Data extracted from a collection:

----

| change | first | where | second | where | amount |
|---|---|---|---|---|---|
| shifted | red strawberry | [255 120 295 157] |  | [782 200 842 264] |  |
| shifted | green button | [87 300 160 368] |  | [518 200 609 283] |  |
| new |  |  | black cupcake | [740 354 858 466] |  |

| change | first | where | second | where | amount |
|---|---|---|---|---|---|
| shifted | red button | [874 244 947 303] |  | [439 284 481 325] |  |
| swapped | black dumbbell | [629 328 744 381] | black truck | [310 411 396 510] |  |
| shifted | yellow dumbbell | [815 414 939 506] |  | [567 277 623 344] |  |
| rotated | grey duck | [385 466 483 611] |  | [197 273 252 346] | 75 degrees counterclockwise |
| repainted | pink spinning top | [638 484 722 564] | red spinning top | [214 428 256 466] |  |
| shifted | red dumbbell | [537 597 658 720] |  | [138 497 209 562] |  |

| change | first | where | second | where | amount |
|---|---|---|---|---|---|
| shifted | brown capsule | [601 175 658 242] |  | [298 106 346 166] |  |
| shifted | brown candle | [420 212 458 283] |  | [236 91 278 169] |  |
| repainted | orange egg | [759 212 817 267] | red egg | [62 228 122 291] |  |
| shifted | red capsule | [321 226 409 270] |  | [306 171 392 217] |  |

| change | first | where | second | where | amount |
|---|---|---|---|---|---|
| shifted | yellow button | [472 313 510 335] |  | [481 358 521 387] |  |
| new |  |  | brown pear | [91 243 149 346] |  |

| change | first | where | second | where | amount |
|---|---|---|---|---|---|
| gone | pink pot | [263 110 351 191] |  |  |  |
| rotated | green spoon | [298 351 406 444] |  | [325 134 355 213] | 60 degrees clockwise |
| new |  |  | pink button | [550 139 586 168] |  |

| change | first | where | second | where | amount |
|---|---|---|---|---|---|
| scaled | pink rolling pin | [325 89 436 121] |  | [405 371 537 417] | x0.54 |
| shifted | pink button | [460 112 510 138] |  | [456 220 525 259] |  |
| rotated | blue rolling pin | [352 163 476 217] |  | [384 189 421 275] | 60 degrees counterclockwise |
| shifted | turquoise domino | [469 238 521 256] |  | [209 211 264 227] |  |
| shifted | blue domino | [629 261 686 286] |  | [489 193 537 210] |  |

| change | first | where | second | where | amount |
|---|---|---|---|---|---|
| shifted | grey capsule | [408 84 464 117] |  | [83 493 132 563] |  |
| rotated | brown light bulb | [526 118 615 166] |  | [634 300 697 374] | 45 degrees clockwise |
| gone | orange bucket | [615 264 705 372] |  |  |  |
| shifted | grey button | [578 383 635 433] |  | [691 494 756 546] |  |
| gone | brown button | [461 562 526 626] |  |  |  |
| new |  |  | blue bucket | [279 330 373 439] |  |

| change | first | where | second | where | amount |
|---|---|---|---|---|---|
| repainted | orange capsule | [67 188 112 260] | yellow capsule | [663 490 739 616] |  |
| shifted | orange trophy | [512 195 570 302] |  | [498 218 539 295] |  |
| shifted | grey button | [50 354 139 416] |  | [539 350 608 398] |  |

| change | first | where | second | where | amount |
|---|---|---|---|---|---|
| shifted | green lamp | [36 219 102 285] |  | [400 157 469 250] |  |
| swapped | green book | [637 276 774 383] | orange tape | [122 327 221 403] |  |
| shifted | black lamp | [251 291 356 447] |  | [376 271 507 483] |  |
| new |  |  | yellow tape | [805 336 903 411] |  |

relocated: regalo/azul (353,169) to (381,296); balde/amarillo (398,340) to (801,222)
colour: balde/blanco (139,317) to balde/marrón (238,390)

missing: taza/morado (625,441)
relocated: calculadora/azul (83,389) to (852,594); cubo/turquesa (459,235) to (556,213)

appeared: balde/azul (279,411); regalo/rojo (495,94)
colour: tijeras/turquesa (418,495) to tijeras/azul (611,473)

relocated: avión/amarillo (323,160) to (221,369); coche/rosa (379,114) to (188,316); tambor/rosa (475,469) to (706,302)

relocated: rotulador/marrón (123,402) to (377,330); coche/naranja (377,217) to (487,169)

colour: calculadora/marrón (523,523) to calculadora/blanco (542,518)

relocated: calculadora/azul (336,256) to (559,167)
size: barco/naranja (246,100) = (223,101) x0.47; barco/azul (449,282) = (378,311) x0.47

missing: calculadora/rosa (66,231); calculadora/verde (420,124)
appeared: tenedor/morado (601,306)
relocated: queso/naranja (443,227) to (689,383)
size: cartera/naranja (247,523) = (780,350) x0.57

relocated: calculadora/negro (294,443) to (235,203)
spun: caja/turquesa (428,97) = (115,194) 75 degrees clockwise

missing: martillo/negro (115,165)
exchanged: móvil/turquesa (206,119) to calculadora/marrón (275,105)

----

* INSTRUCTIONS TO FOLLOW *
All lines of the entries containing the string "calculadora" must be shown in full.

* FINISHED TASK *
relocated: calculadora/azul (83,389) to (852,594); cubo/turquesa (459,235) to (556,213)
colour: calculadora/marrón (523,523) to calculadora/blanco (542,518)
relocated: calculadora/azul (336,256) to (559,167)
missing: calculadora/rosa (66,231); calculadora/verde (420,124)
relocated: calculadora/negro (294,443) to (235,203)
exchanged: móvil/turquesa (206,119) to calculadora/marrón (275,105)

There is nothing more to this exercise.